Tally the lines in the data below in which the word "schottky" occurs, then give only the total.

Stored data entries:

──────

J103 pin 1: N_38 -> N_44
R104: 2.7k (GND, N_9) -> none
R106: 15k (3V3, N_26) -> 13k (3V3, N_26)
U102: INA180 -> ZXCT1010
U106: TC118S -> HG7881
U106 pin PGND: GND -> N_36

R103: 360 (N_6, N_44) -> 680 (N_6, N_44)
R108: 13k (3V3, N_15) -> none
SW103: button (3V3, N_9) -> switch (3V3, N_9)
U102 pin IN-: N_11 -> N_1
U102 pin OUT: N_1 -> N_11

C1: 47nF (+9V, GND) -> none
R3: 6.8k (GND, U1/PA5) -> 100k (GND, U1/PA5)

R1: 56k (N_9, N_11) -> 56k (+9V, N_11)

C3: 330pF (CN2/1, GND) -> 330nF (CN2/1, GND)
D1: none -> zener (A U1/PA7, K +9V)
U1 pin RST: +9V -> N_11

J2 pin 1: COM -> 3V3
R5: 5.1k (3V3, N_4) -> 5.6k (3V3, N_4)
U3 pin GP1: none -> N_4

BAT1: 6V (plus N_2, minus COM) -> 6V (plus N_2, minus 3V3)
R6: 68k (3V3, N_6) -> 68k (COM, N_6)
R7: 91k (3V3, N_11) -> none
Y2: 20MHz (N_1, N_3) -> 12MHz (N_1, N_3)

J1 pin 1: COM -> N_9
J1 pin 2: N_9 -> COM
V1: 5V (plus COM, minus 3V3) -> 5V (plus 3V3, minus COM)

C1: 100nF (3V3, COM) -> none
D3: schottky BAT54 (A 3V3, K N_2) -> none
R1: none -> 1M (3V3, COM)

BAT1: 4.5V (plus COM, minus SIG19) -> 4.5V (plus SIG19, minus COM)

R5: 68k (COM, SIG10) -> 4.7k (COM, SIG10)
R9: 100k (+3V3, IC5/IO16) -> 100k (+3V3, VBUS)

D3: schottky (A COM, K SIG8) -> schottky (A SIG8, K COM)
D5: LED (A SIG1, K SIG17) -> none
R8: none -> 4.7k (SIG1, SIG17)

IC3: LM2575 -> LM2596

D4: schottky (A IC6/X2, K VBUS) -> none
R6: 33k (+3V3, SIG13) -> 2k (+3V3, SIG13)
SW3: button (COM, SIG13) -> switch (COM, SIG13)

──────

EXERCISE SOLUTION: 3